┌────────
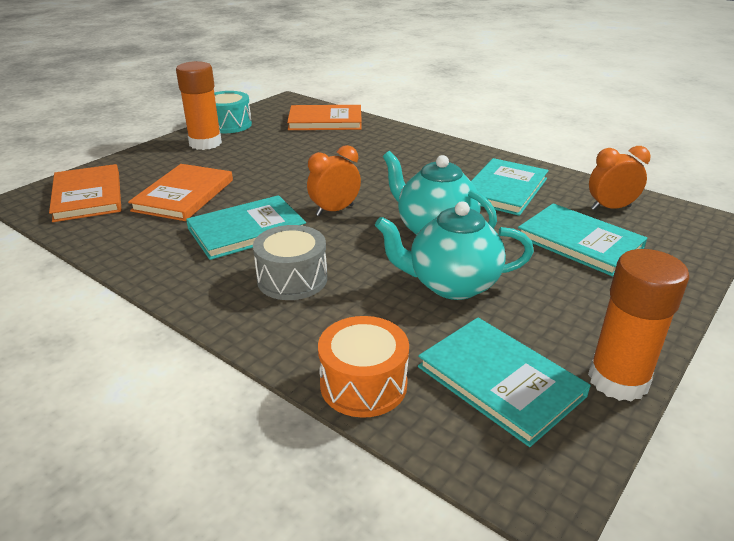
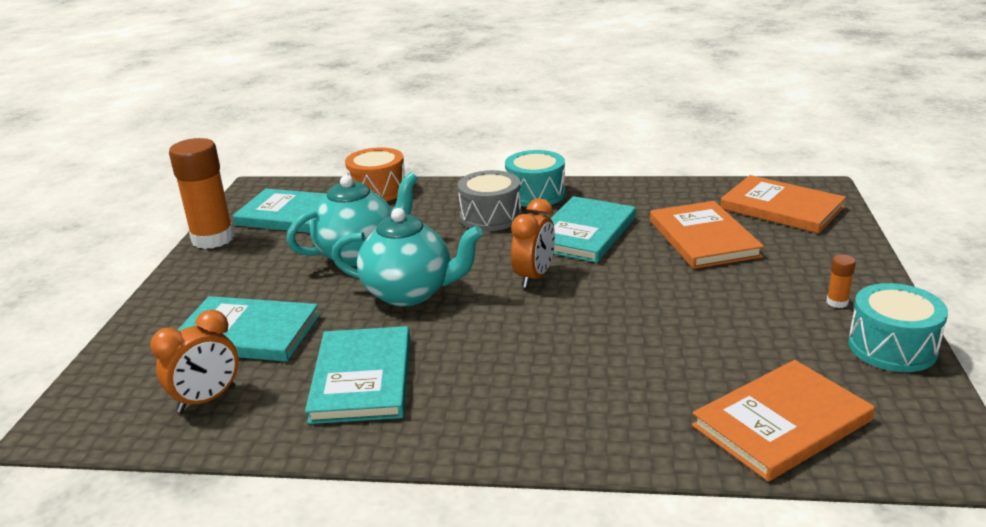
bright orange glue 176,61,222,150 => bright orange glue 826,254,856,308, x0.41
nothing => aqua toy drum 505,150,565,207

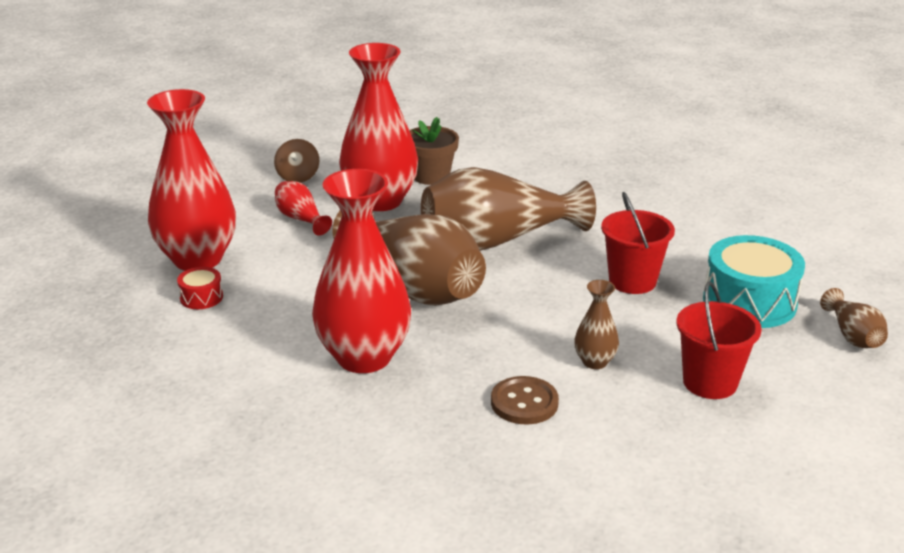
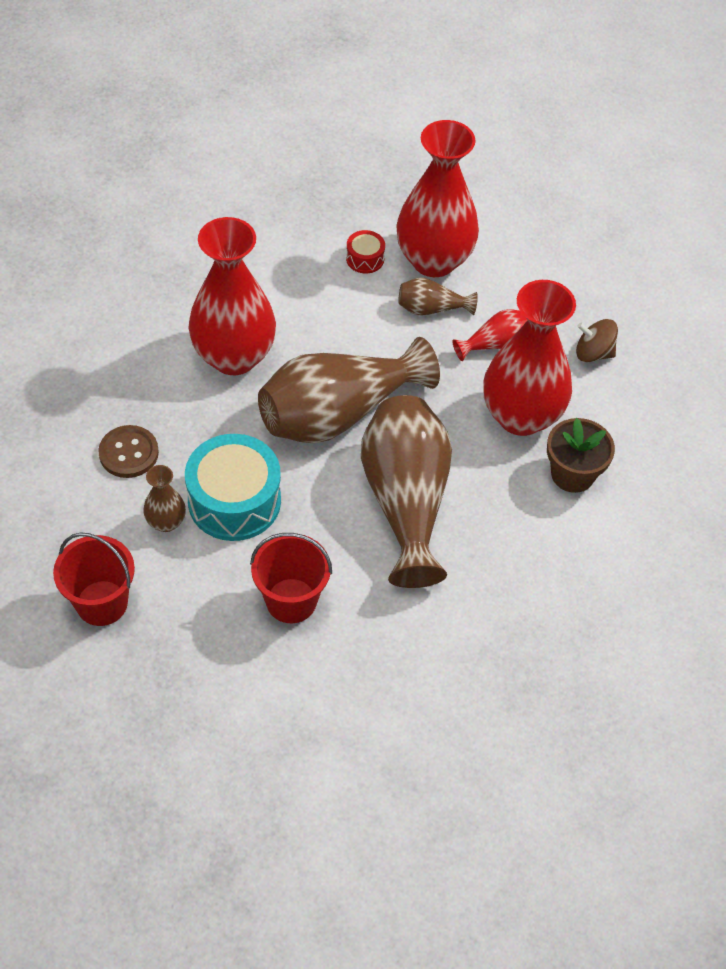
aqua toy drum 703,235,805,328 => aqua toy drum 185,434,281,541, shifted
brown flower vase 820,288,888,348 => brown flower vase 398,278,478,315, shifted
└────────
┌────────
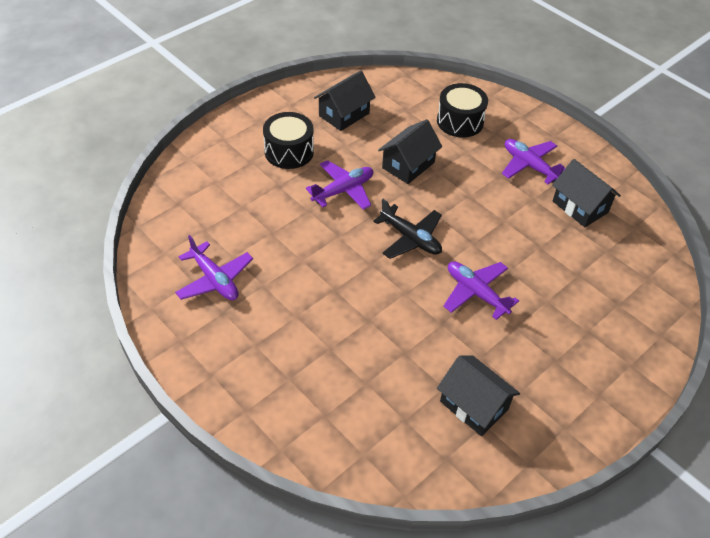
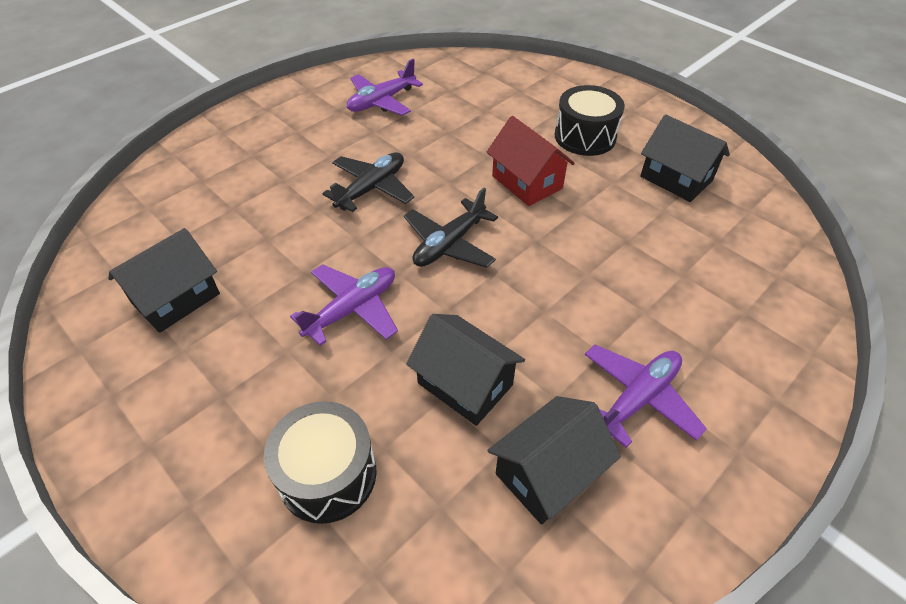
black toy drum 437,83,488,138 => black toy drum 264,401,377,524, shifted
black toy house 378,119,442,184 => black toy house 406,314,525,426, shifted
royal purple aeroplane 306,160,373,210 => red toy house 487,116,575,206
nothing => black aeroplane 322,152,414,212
└────────
AIM OF THE TASK: Copy each line of the records that has "house" in it.

ANSWER TO THIS PROBLEM:
black toy house 378,119,442,184 => black toy house 406,314,525,426, shifted
royal purple aeroplane 306,160,373,210 => red toy house 487,116,575,206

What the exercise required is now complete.